(Stored entries)
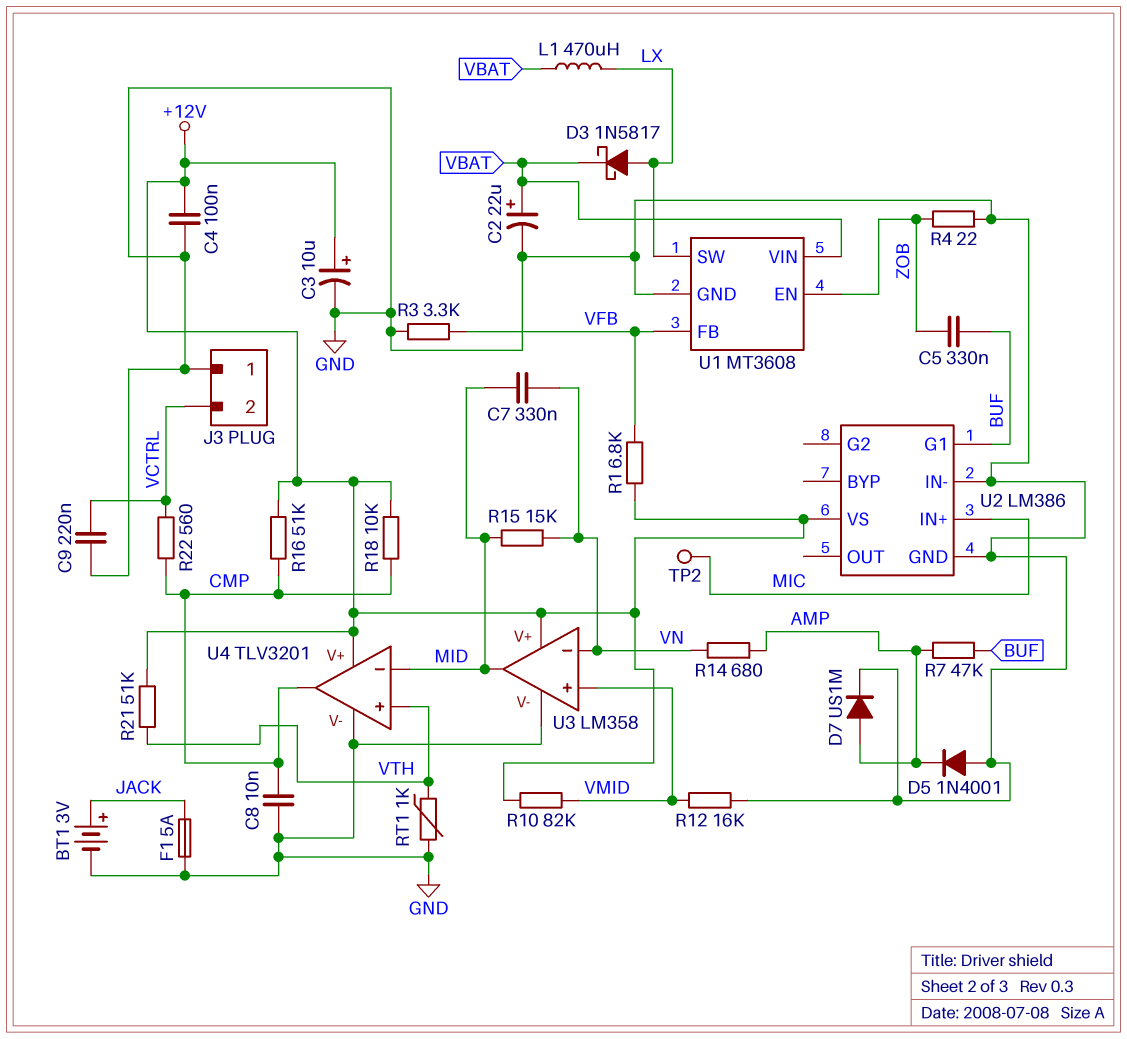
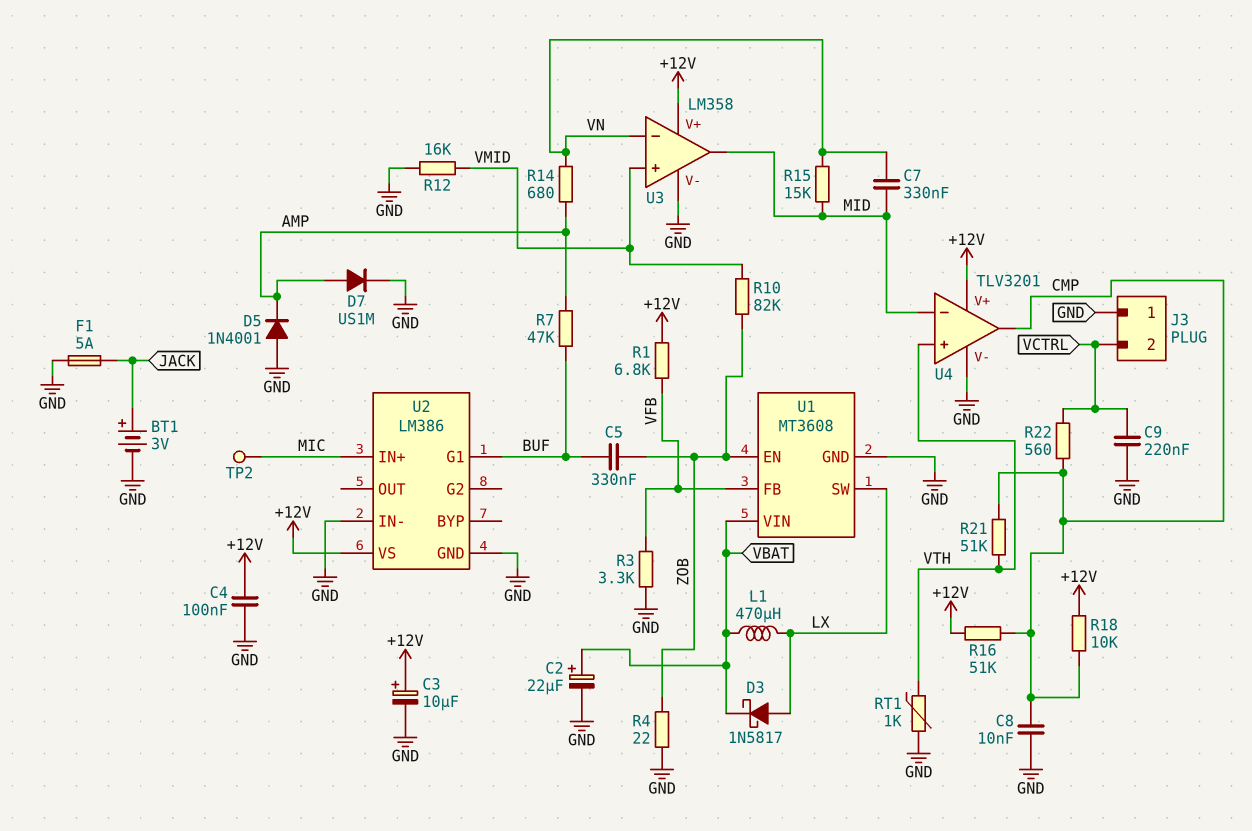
R10: 82k (+12V, VMID) -> 82k (VMID, ZOB)
R21: 51k (+12V, VTH) -> 51k (CMP, VTH)

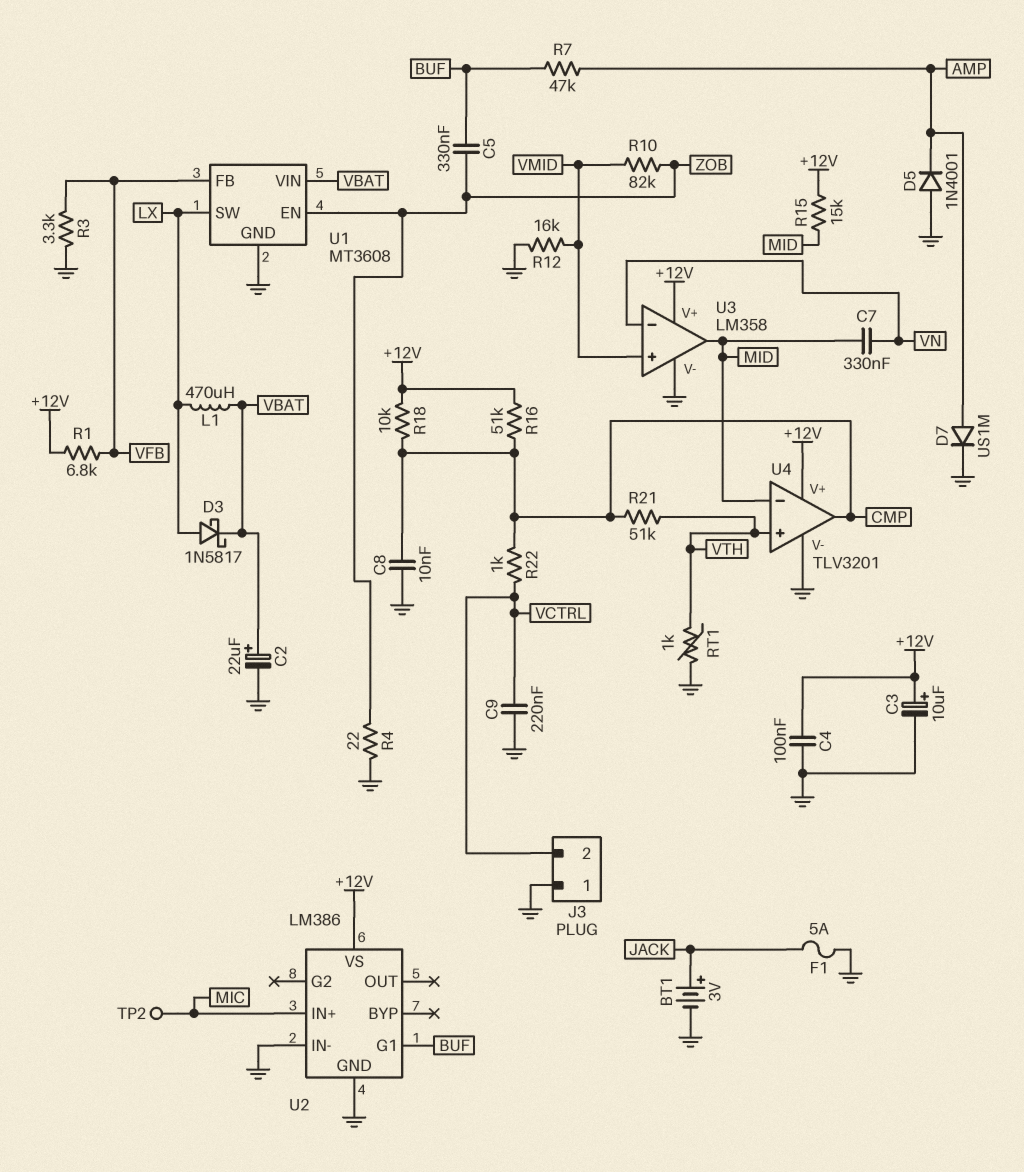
R14: 680 (AMP, VN) -> none
R15: 15k (MID, VN) -> 15k (+12V, MID)
R22: 560 (CMP, VCTRL) -> 1k (CMP, VCTRL)

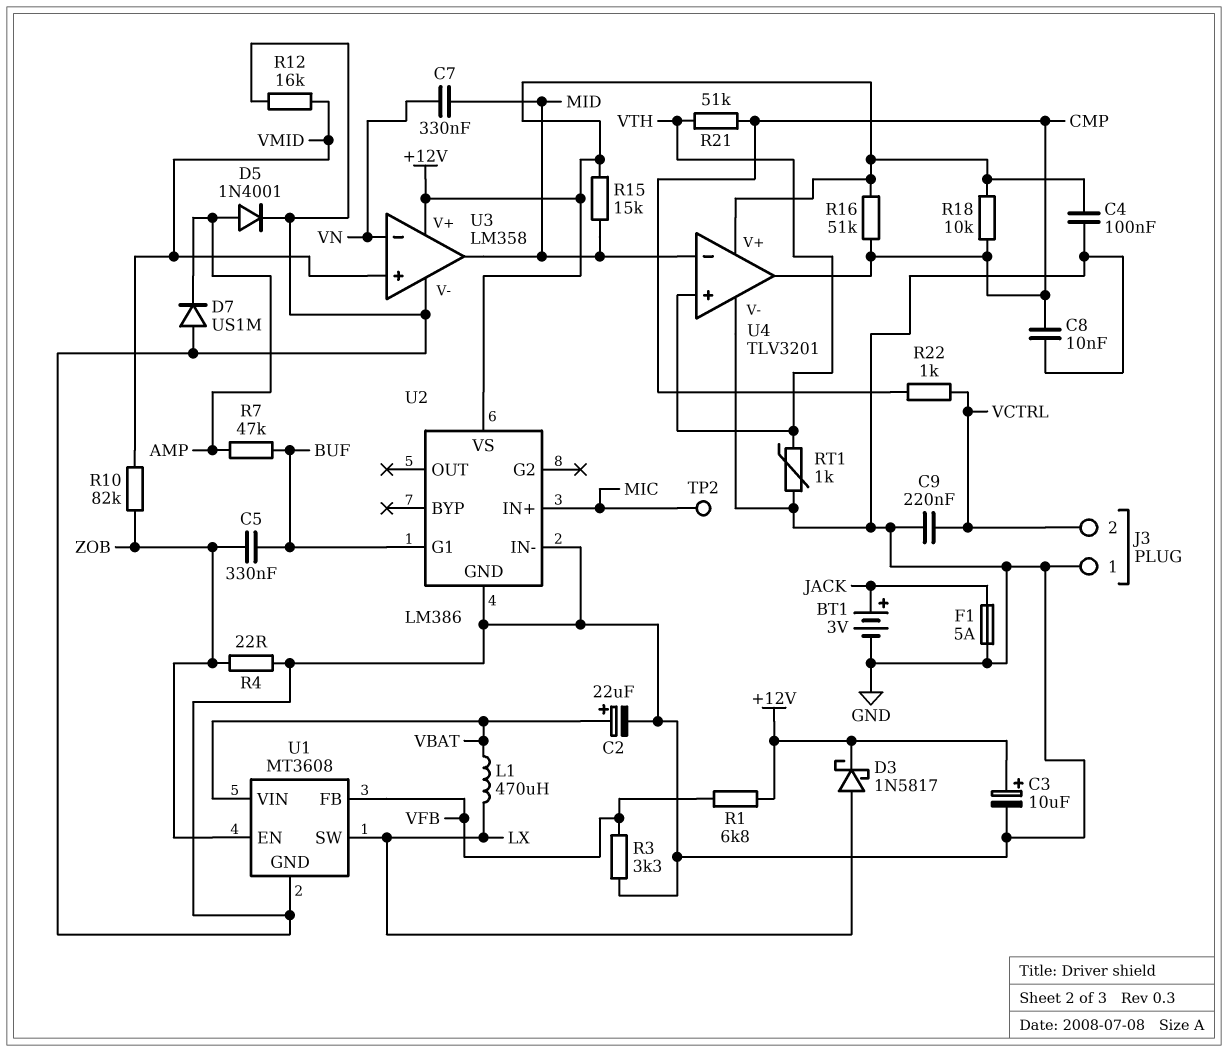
D3: schottky 1N5817 (A LX, K VBAT) -> schottky 1N5817 (A LX, K +12V)
D5: diode 1N4001 (A GND, K AMP) -> diode 1N4001 (A AMP, K GND)
D7: diode US1M (A AMP, K GND) -> diode US1M (A GND, K AMP)

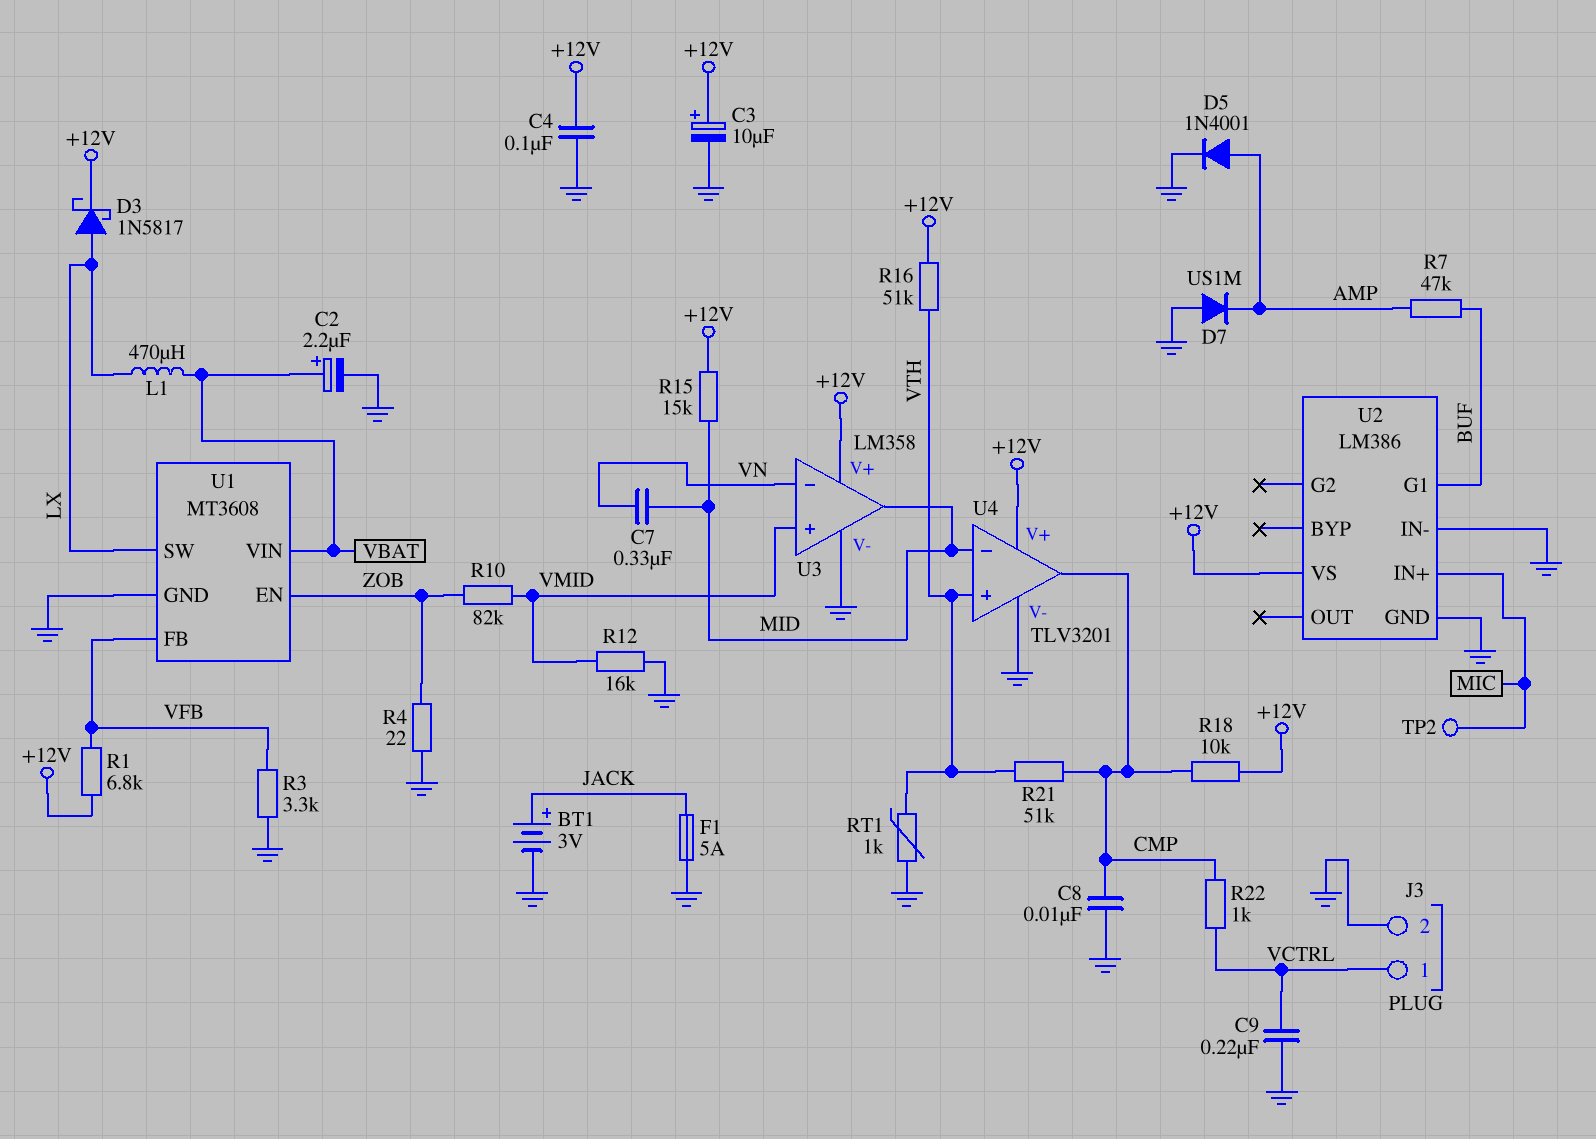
C2: 22uF (plus VBAT, minus GND) -> 2.2uF (plus VBAT, minus GND)
C5: 330nF (BUF, ZOB) -> none
J3 pin 1: GND -> VCTRL
J3 pin 2: VCTRL -> GND
R16: 51k (+12V, CMP) -> 51k (+12V, VTH)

[What you will do] Please transcribe all of the records above exactly, leaving out any pictures.

[Answer for this exercise]
R10: 82k (+12V, VMID) -> 82k (VMID, ZOB)
R21: 51k (+12V, VTH) -> 51k (CMP, VTH)

R14: 680 (AMP, VN) -> none
R15: 15k (MID, VN) -> 15k (+12V, MID)
R22: 560 (CMP, VCTRL) -> 1k (CMP, VCTRL)

D3: schottky 1N5817 (A LX, K VBAT) -> schottky 1N5817 (A LX, K +12V)
D5: diode 1N4001 (A GND, K AMP) -> diode 1N4001 (A AMP, K GND)
D7: diode US1M (A AMP, K GND) -> diode US1M (A GND, K AMP)

C2: 22uF (plus VBAT, minus GND) -> 2.2uF (plus VBAT, minus GND)
C5: 330nF (BUF, ZOB) -> none
J3 pin 1: GND -> VCTRL
J3 pin 2: VCTRL -> GND
R16: 51k (+12V, CMP) -> 51k (+12V, VTH)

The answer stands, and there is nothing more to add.